**EXERCISE DETAILS:**
From the line that contains "(540, 378) = (492, 206): orange" through the closing line of the entries, write out each line exactly; pictures stay out.

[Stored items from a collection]
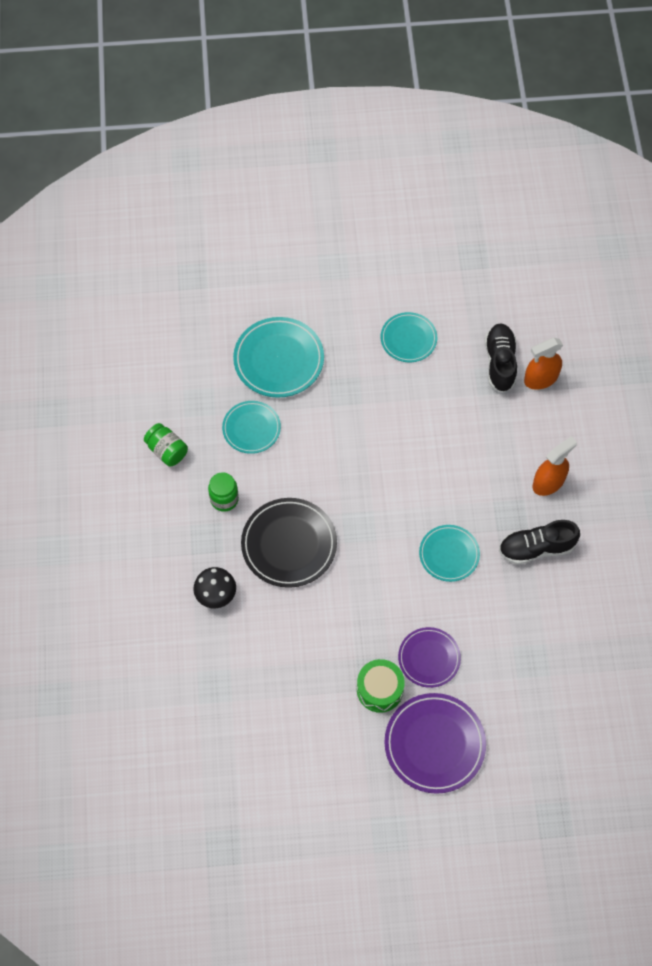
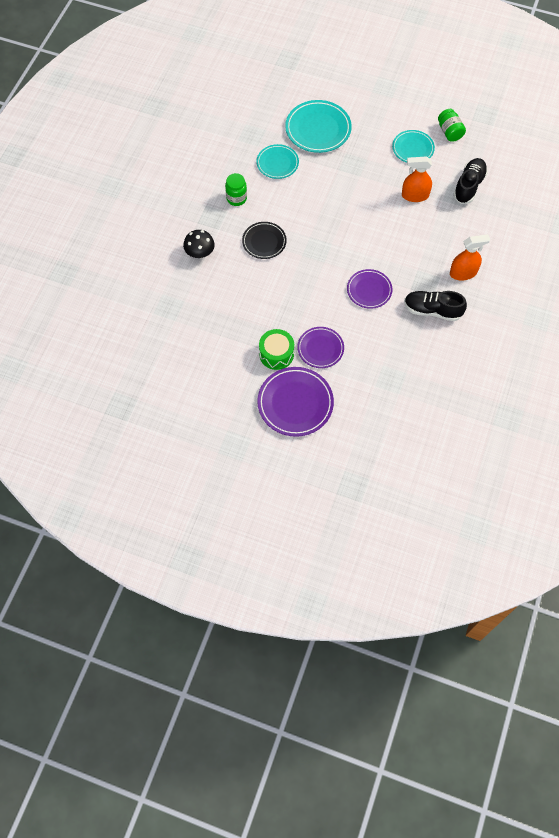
camera: 25 degrees right, 0 degrees up
(167, 450) = (215, 155): green jar -> green jar (449, 132)
(289, 544) = (264, 242): black plate -> black plate, size x0.63
(449, 554) = (369, 290): turquoise plate -> purple plate
(540, 378) = (492, 206): orange spray bottle -> orange spray bottle (415, 195)

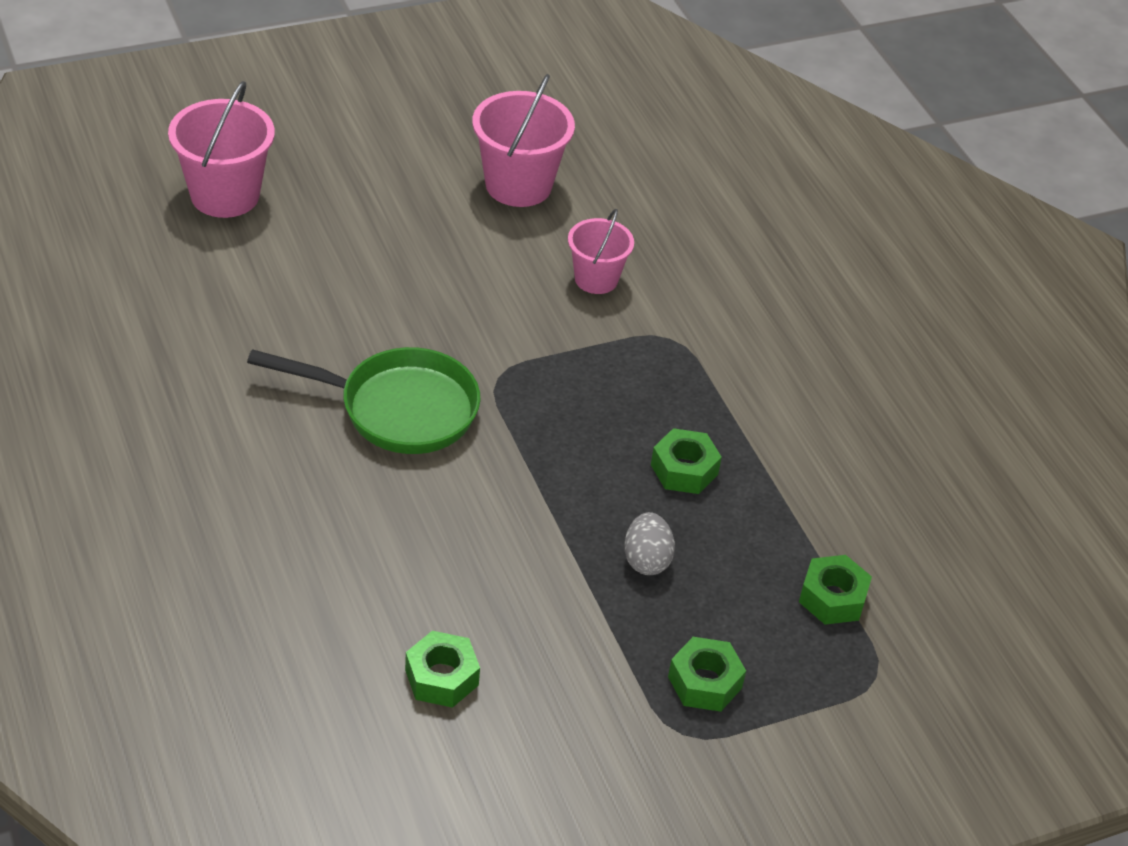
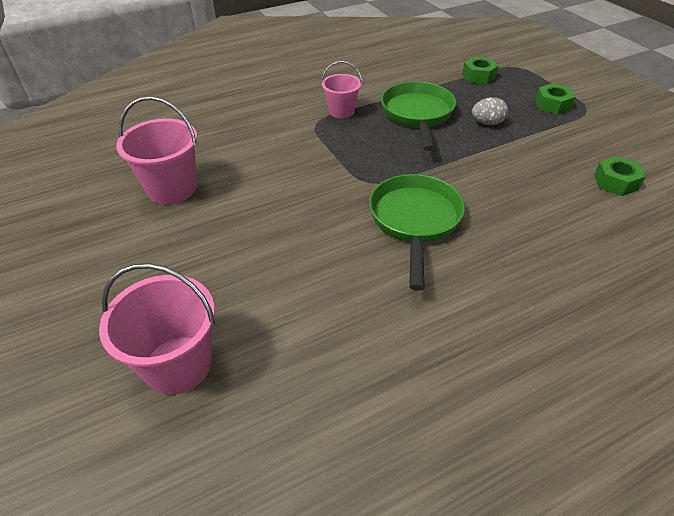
camera: 90 degrees left, 0 degrees up
(596, 279) = (268, 151): pink bucket -> pink bucket (341, 111)
(684, 469) = (417, 115): green nut -> green pan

**TASK RESULT:**
(540, 378) = (492, 206): orange spray bottle -> orange spray bottle (415, 195)

camera: 90 degrees left, 0 degrees up
(596, 279) = (268, 151): pink bucket -> pink bucket (341, 111)
(684, 469) = (417, 115): green nut -> green pan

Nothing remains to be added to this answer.